▸ **Problem statement**:
Copy each line of the material below that includes the string "grey".
#### Excerpted data
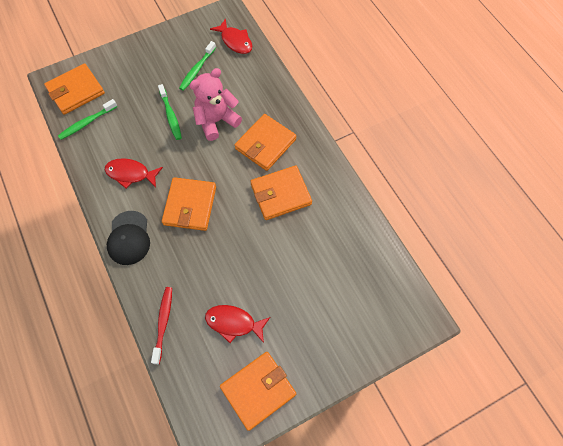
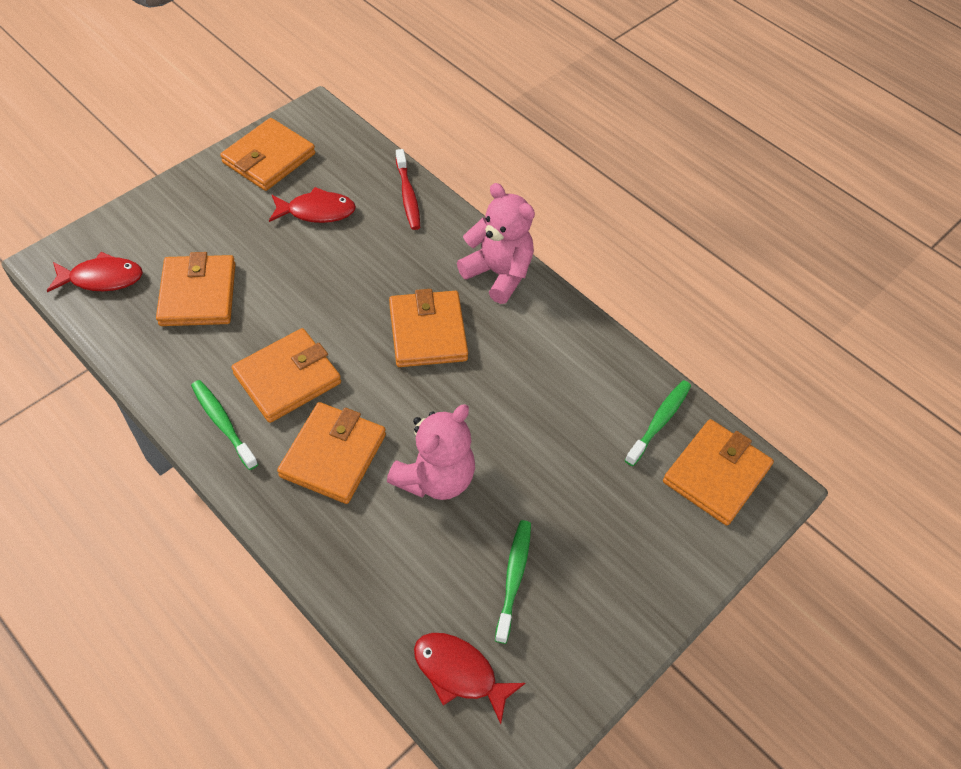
camera: 160 degrees right, 10 degrees down
(129, 238) = (498, 274): black cap -> pink teddy bear
(131, 174) = (541, 357): red fish -> red fish (102, 278)
(170, 115) = (522, 468): green toothbrush -> green toothbrush (223, 423)
(327, 268) = (198, 294): none -> orange wallet

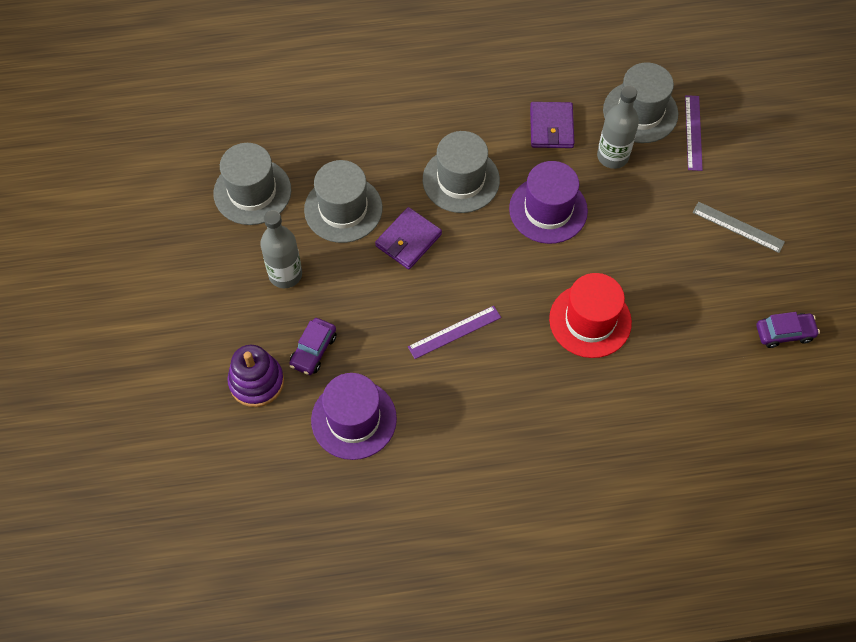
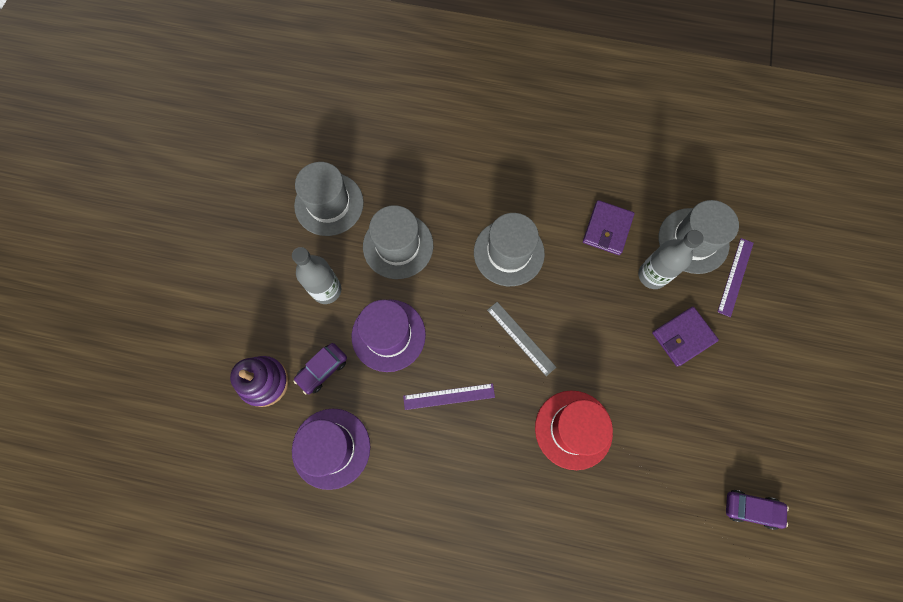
camera: 20 degrees right, 10 degrees up
(408, 240) = (442, 294): purple wallet -> purple wallet (683, 337)
(548, 210) = (575, 307): purple hat -> purple hat (388, 335)
(738, 227) = (744, 385): grey ruler -> grey ruler (521, 338)

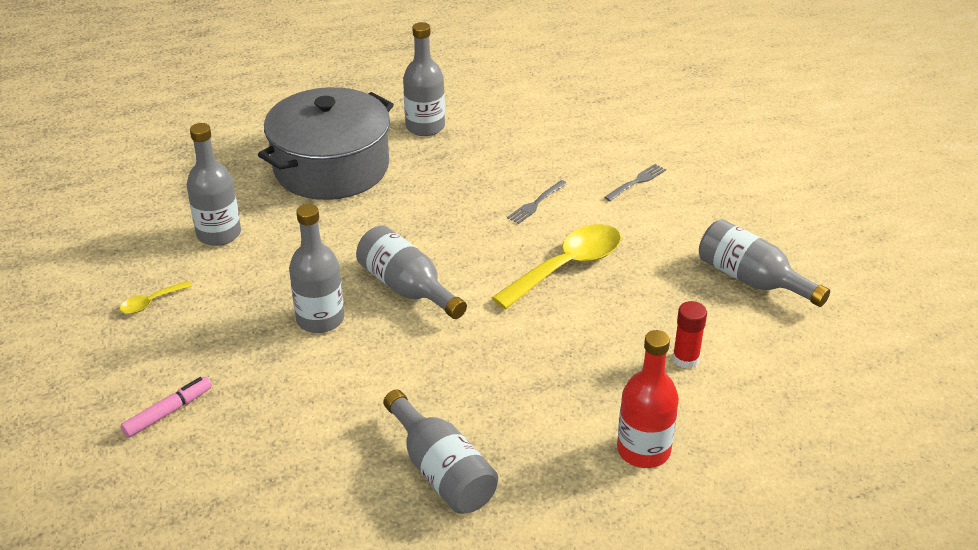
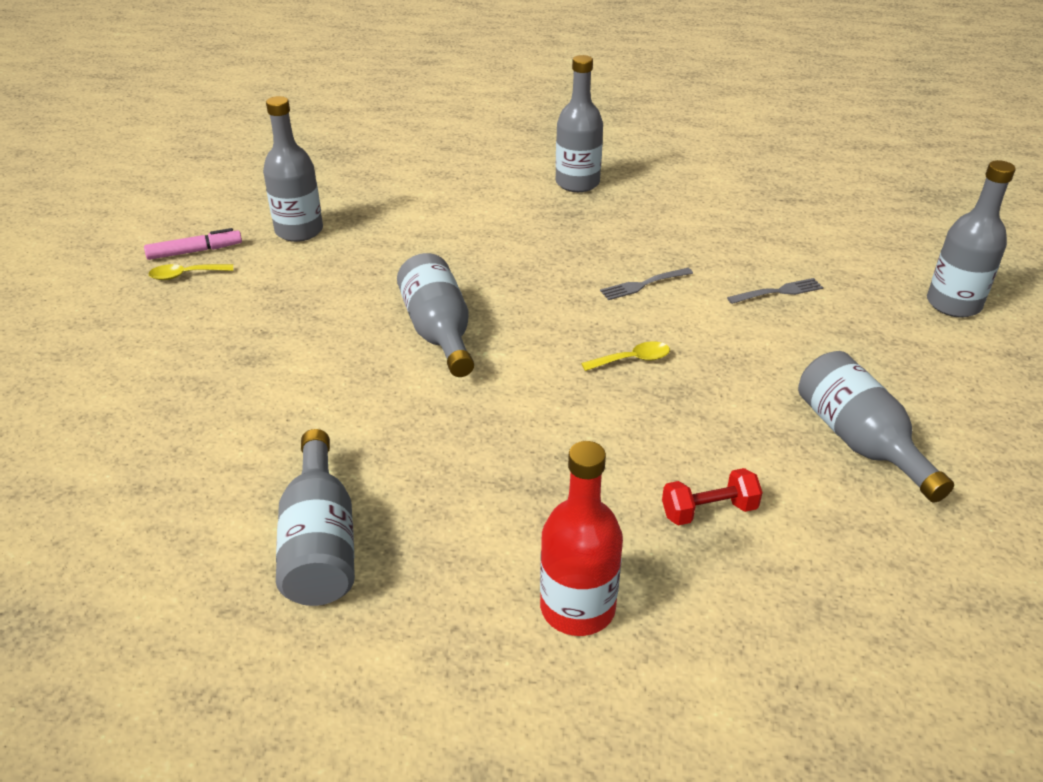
camera: 25 degrees right, 0 degrees up
(168, 412) = (109, 383): pink marker -> pink marker (195, 251)
(320, 319) = (326, 337): grey bottle -> grey bottle (953, 304)
(331, 167) = (454, 198): grey pot -> none
(567, 266) = (632, 360): yellow spoon -> yellow spoon, size x0.46
(685, 359) = (709, 511): red glue stick -> red dumbbell

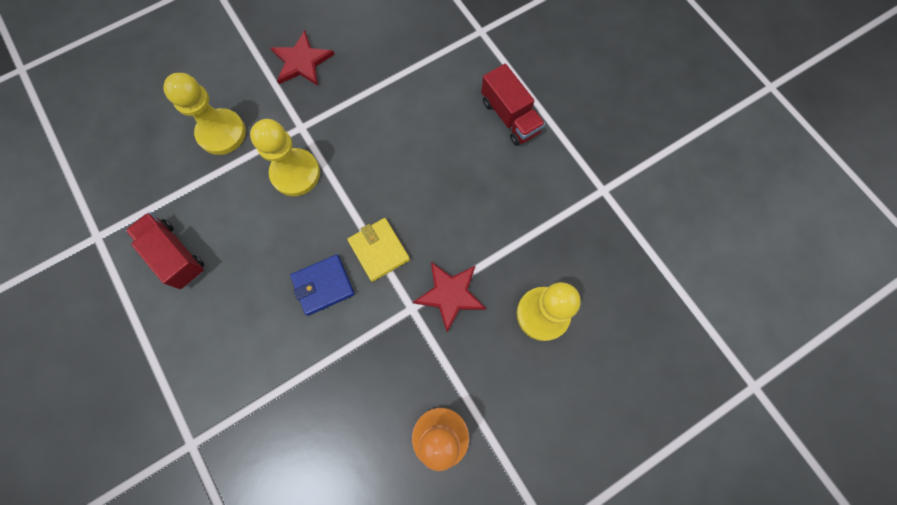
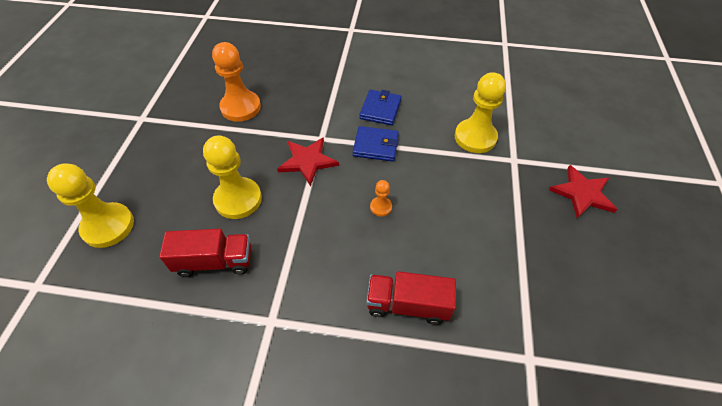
camera: 130 degrees right, 20 degrees down
(175, 255) = (463, 64): red truck -> red truck (214, 261)
(221, 133) = (541, 119): yellow pawn -> yellow pawn (108, 226)
(379, 250) = (375, 146): yellow wallet -> blue wallet
(445, 193) = (381, 207): none -> orange pawn

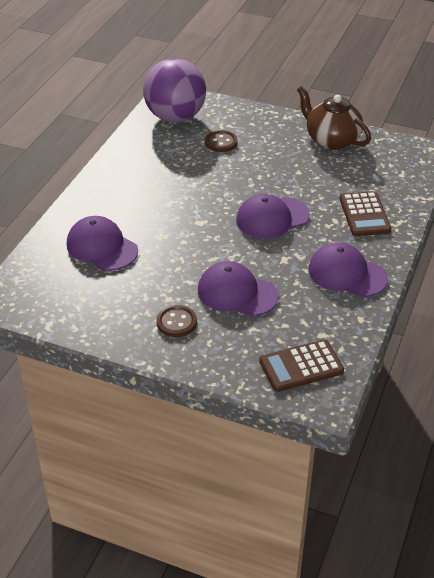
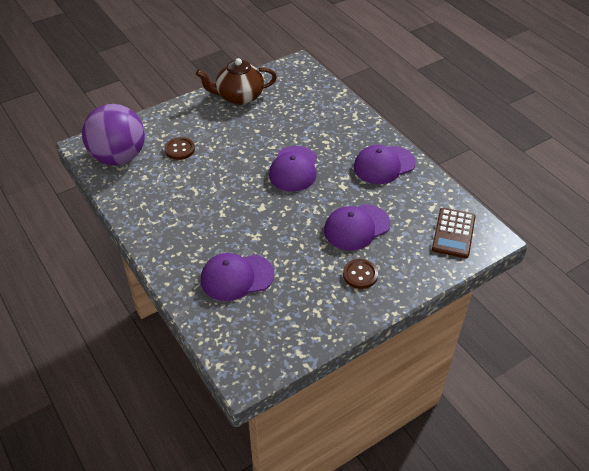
camera: 55 degrees left, 5 degrees up
(364, 214) = (333, 125): brown calculator -> none

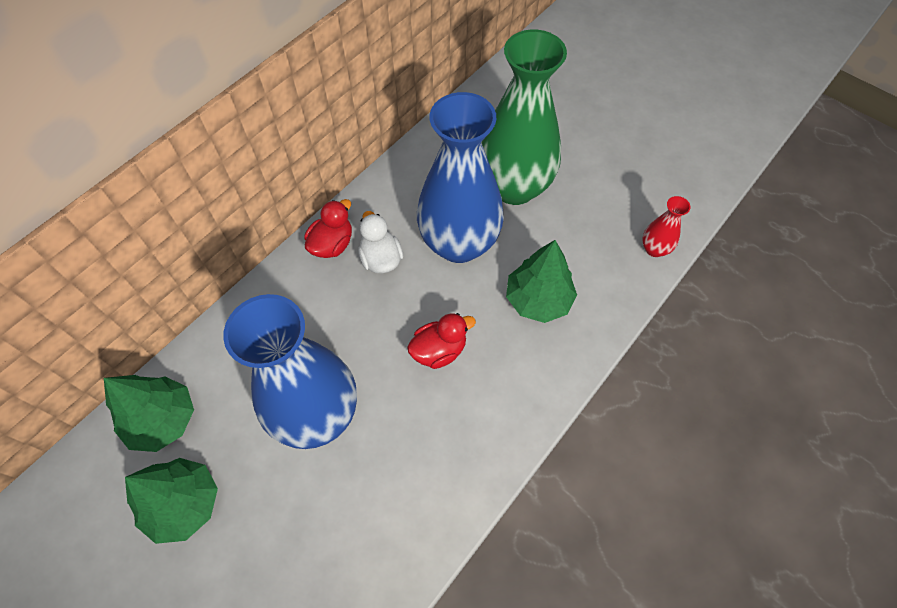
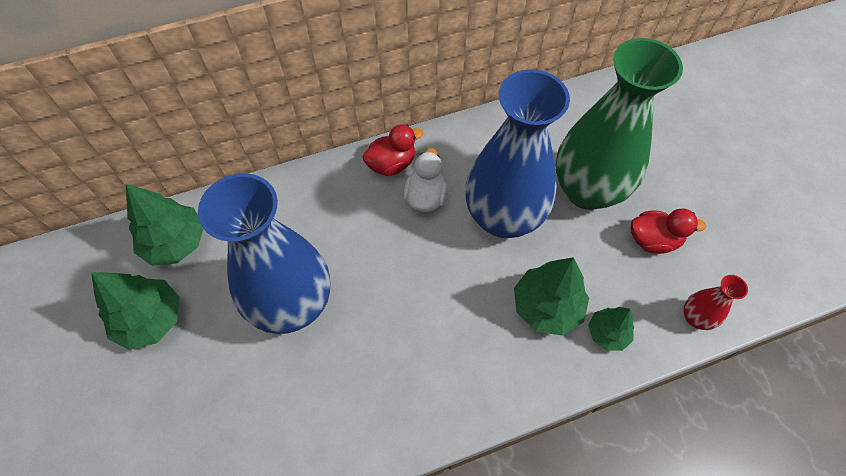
camera: 30 degrees right, 0 degrees up
(439, 350) = (427, 305): red duck -> red duck (653, 240)
(597, 296) = (607, 333): none -> green tree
########
▸ **Exercise response**:
(738, 227) = (744, 385): grey ruler -> grey ruler (521, 338)
(320, 319) = (326, 337): grey bottle -> grey bottle (953, 304)
(331, 167) = (454, 198): grey pot -> none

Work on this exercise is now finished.